HOW TO COMPLETE THIS TASK: Look below for the line containing "C2: 15uF (plus 5V, minus FILT) -> none" and the line containing "R8: 10k (5V, LEVEL) -> 2.4k (5V, LEVEL)", then set down both and every line between them exactly, without pictures.

[[ THE DATA open ]]

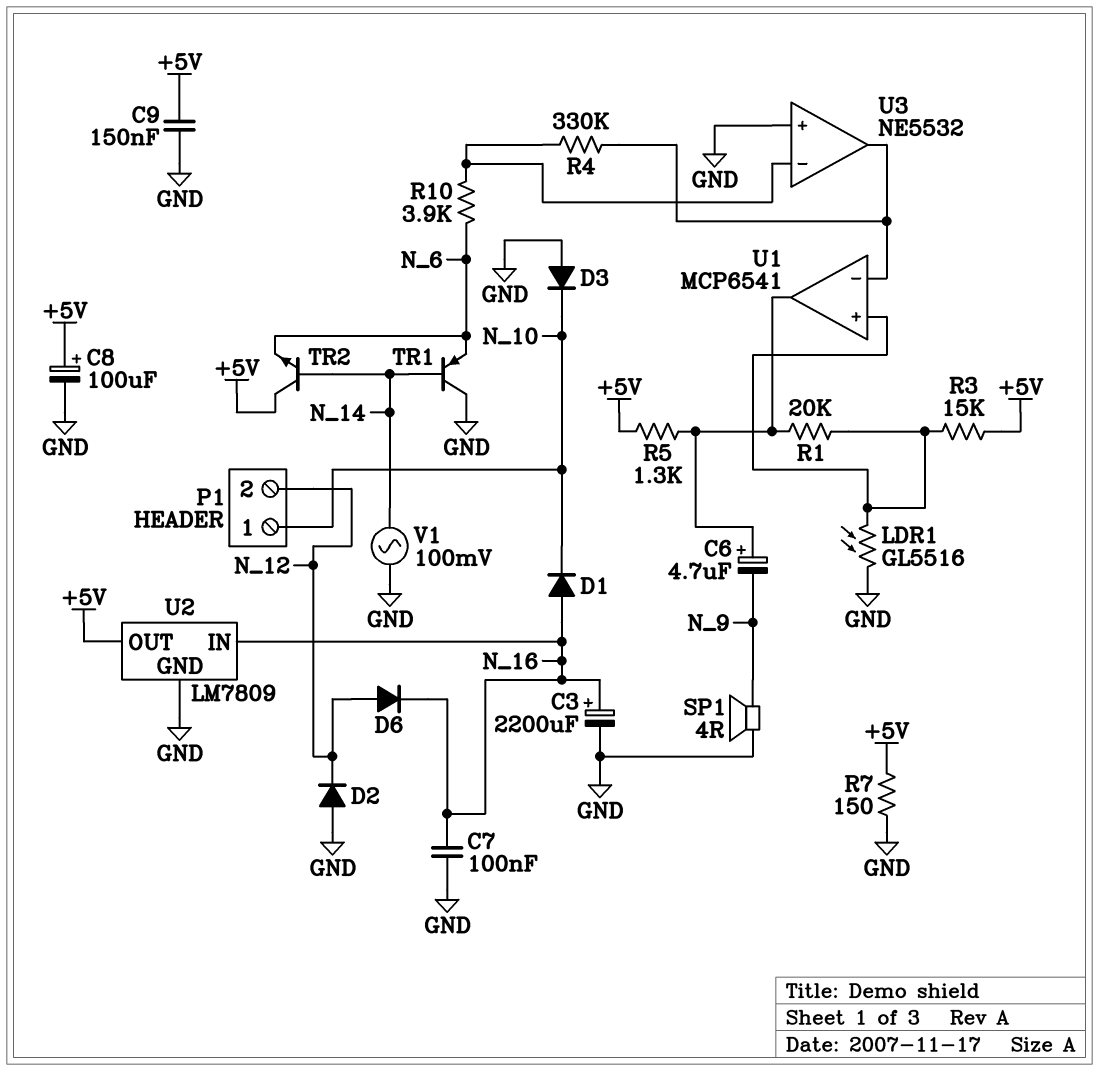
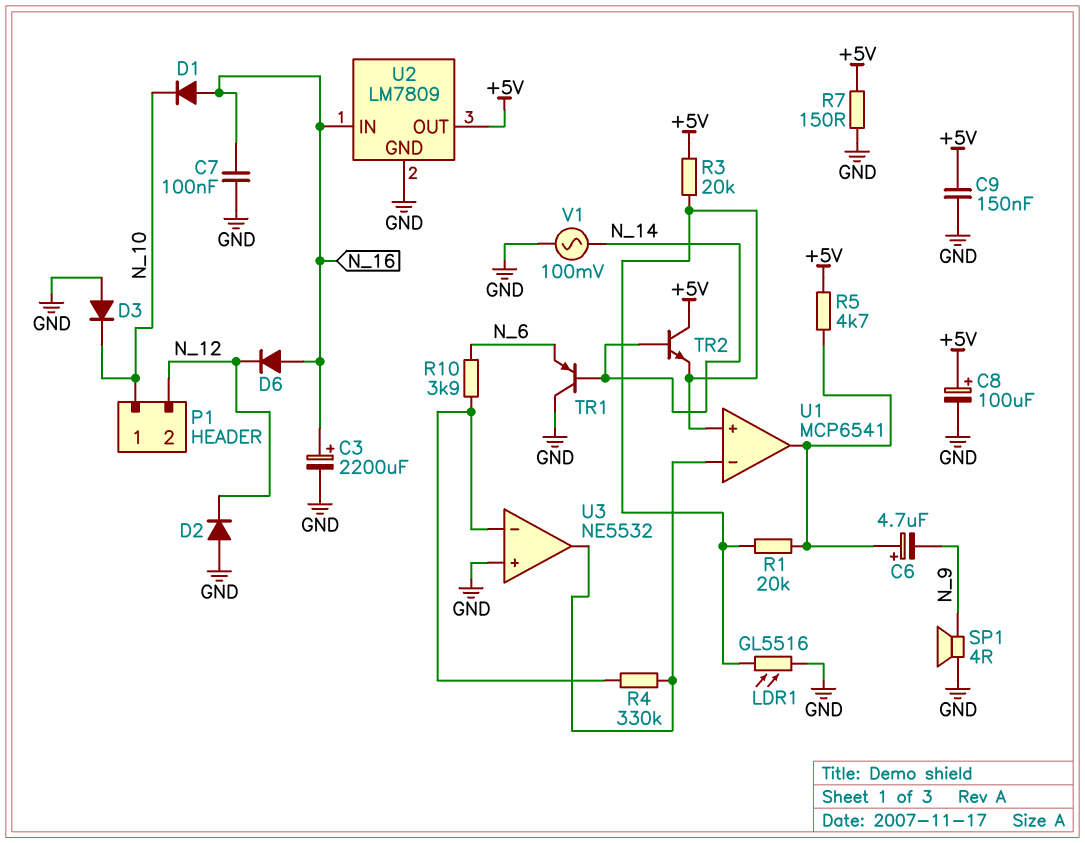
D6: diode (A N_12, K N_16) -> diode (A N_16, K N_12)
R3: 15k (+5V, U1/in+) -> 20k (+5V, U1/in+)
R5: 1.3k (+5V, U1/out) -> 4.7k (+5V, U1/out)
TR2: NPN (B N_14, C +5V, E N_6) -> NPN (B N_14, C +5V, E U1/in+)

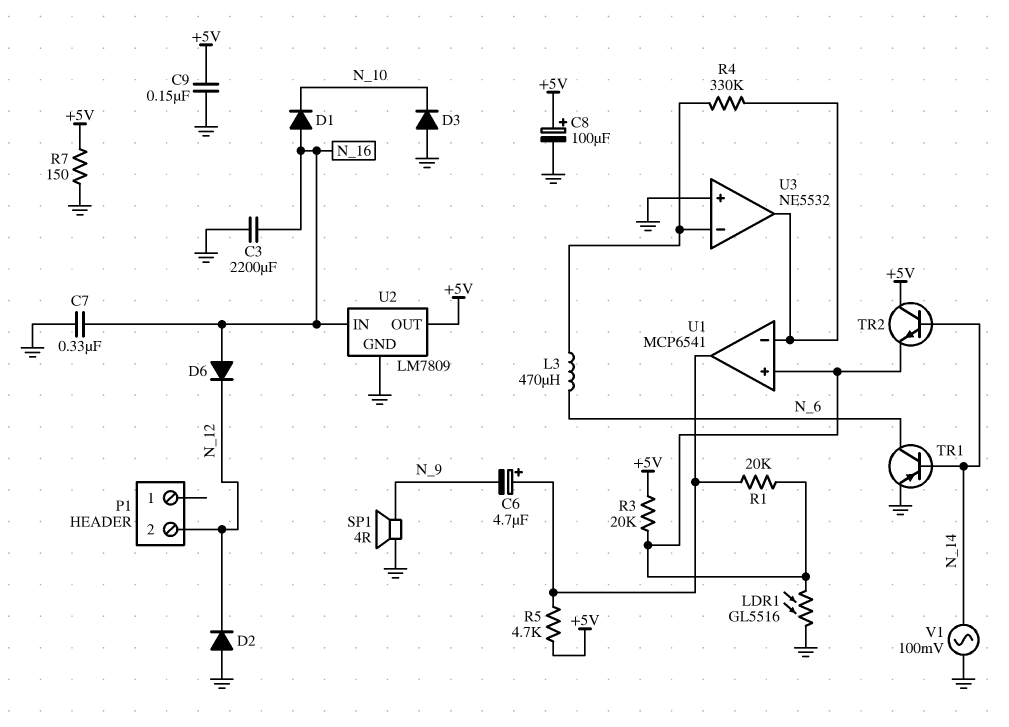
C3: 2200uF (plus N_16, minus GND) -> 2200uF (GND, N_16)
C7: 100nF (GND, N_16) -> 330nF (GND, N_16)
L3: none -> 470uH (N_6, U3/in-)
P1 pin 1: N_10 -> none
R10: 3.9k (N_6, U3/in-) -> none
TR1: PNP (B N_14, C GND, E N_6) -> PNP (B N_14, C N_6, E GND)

[[ THE DATA closed ]]
[[ THE DATA open ]]

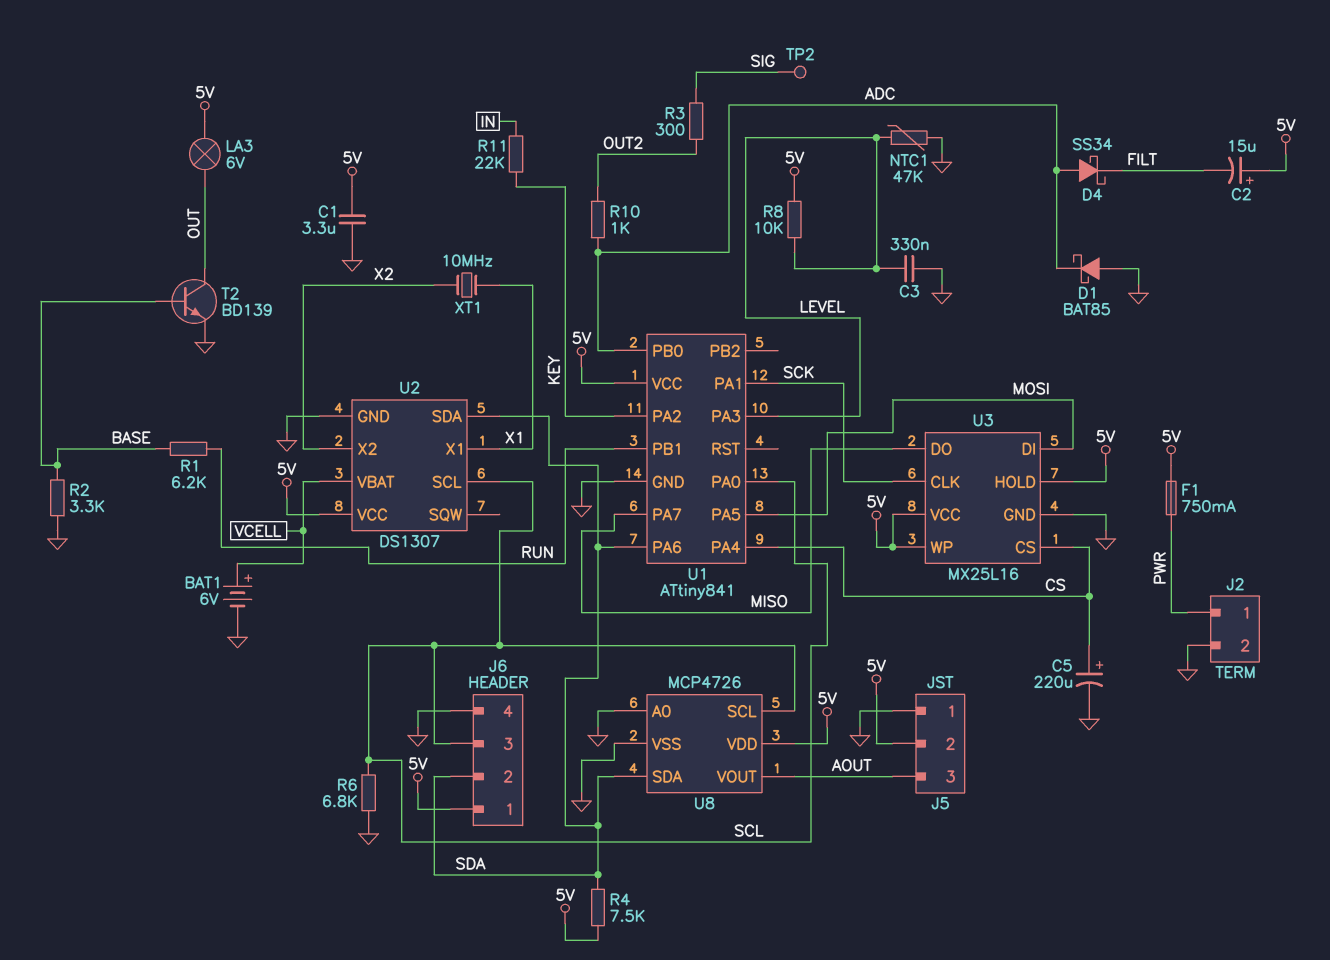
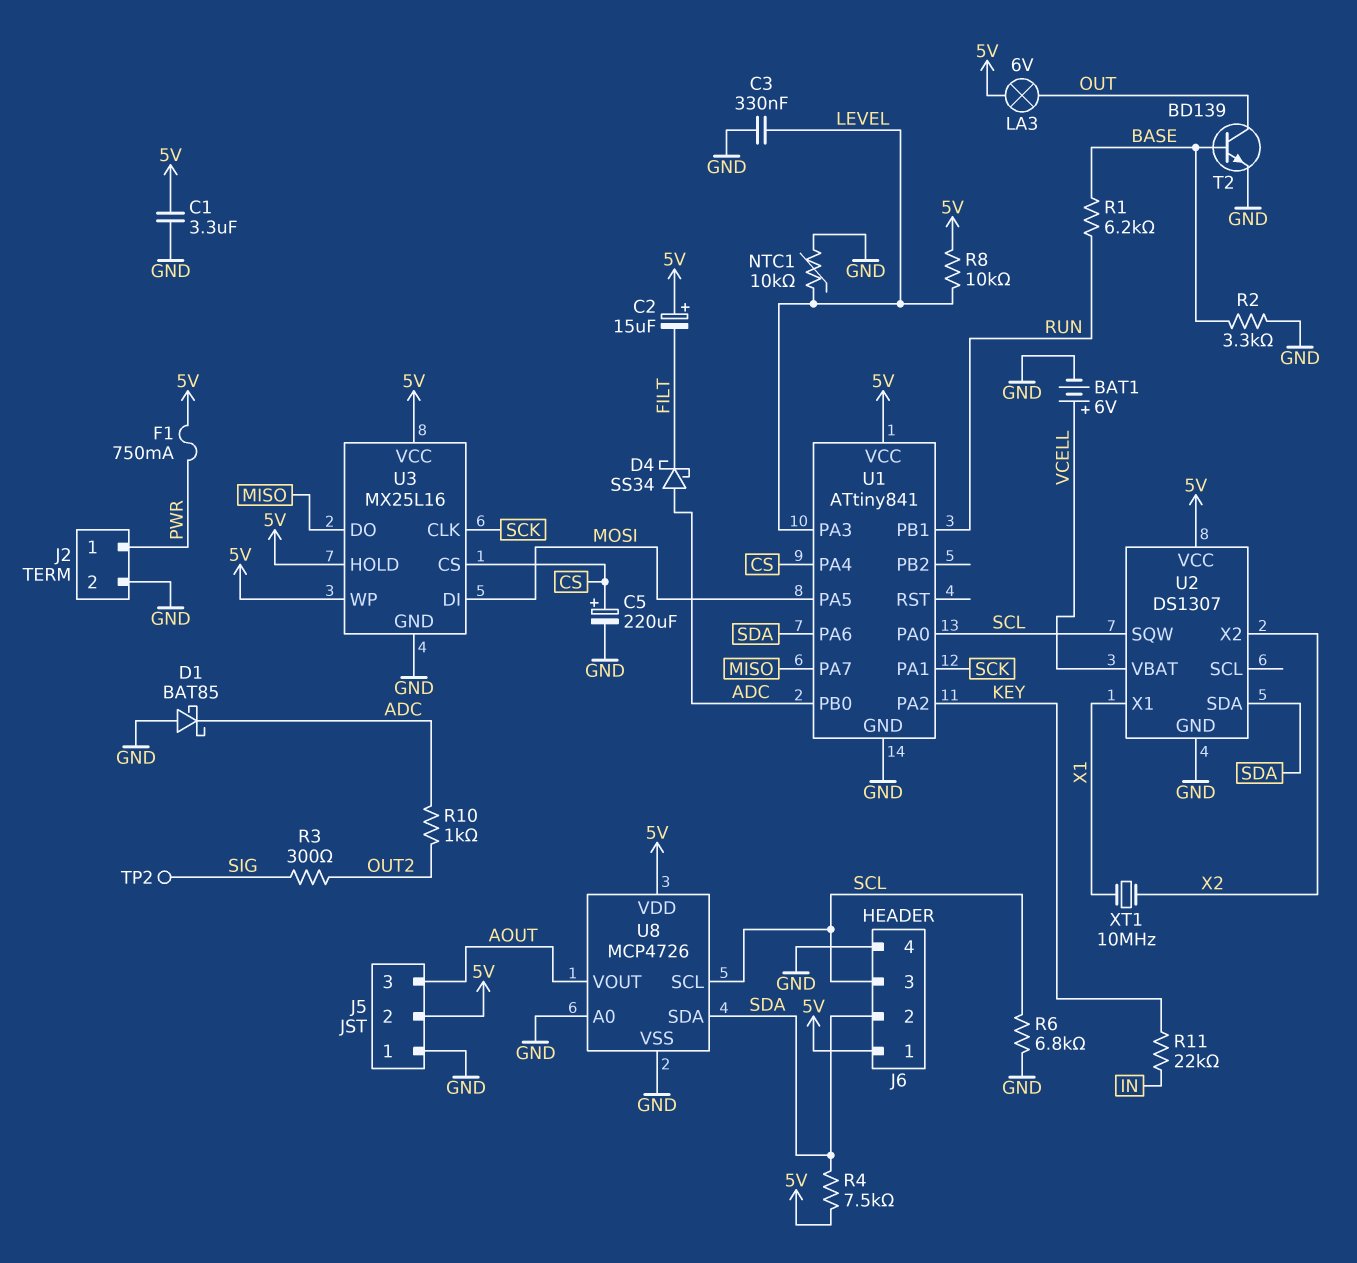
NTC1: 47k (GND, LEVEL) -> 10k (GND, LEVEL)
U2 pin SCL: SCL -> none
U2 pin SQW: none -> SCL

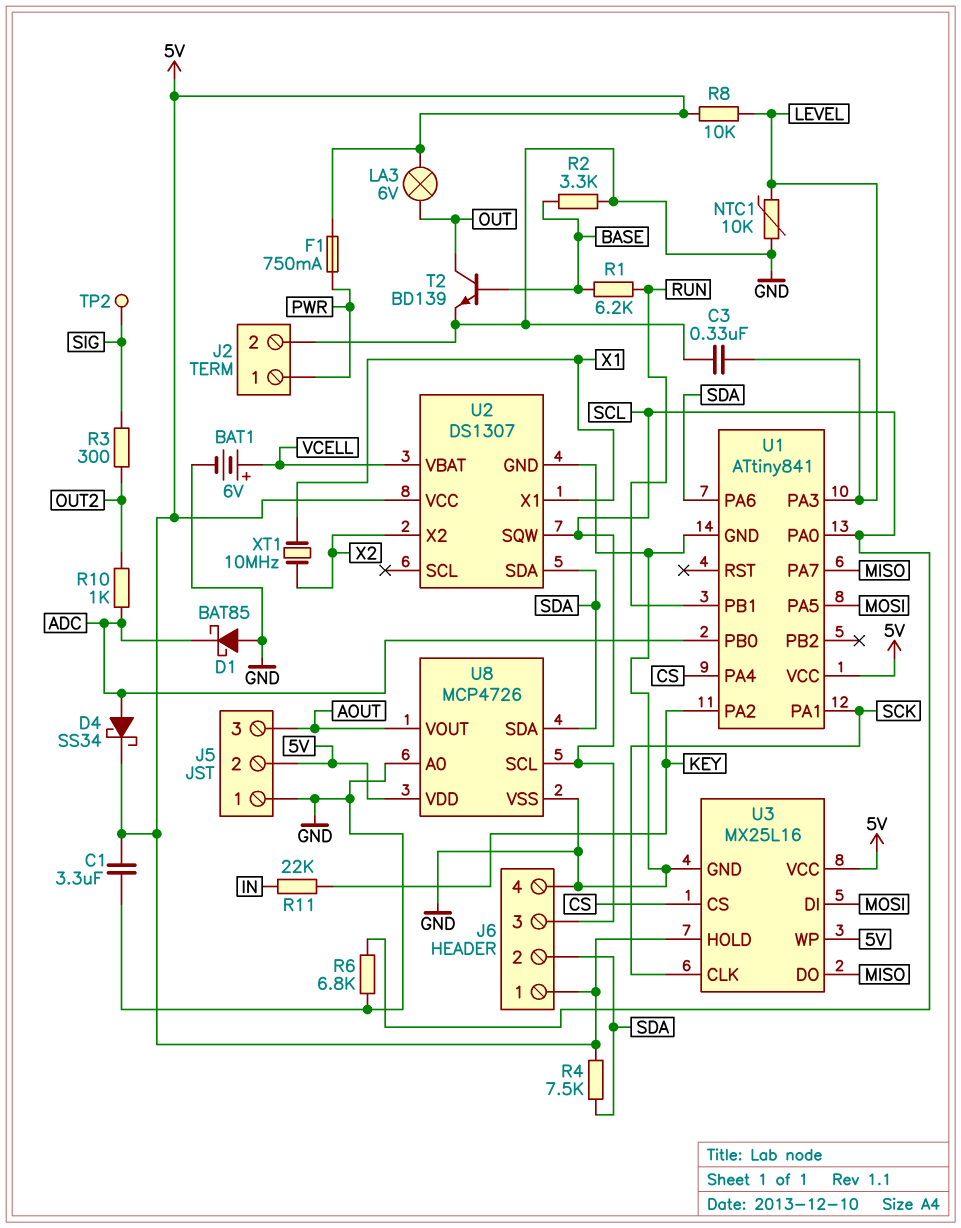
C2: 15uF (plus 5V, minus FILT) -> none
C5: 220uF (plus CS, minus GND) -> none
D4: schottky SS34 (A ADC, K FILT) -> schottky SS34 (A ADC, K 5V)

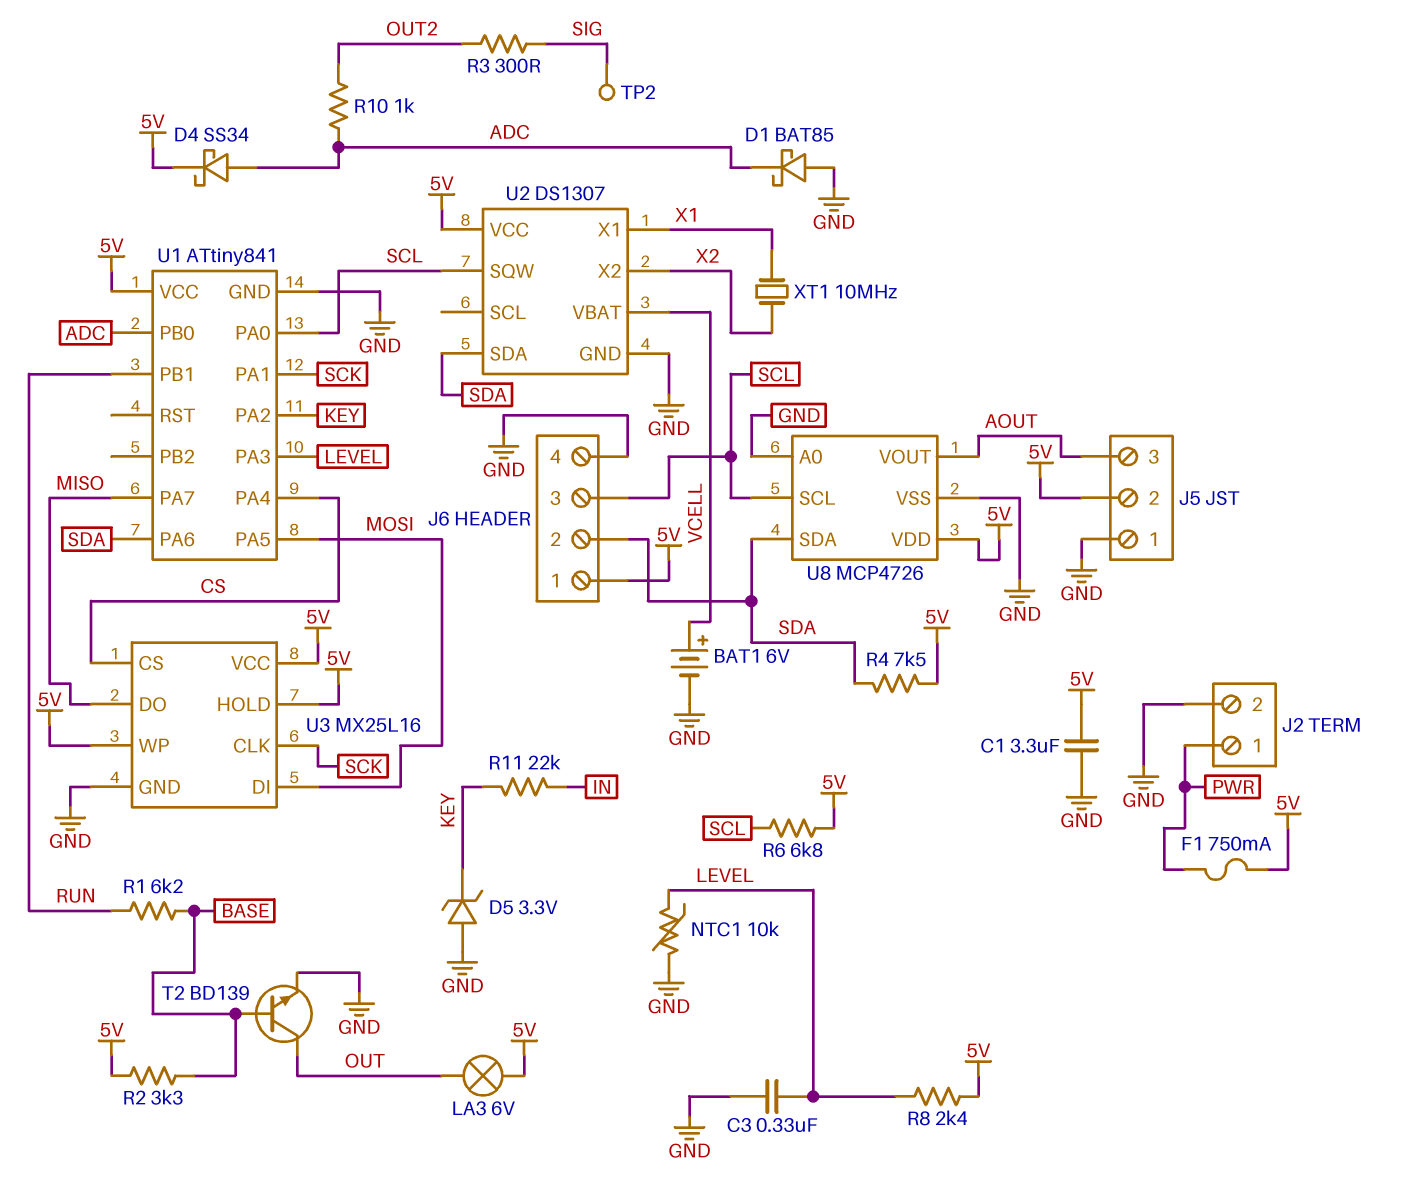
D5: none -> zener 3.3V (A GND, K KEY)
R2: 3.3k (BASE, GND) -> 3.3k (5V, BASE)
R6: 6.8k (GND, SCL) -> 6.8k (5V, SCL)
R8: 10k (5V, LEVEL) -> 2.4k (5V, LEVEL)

[[ THE DATA closed ]]

ANSWER FOR THE TASK:
C2: 15uF (plus 5V, minus FILT) -> none
C5: 220uF (plus CS, minus GND) -> none
D4: schottky SS34 (A ADC, K FILT) -> schottky SS34 (A ADC, K 5V)

D5: none -> zener 3.3V (A GND, K KEY)
R2: 3.3k (BASE, GND) -> 3.3k (5V, BASE)
R6: 6.8k (GND, SCL) -> 6.8k (5V, SCL)
R8: 10k (5V, LEVEL) -> 2.4k (5V, LEVEL)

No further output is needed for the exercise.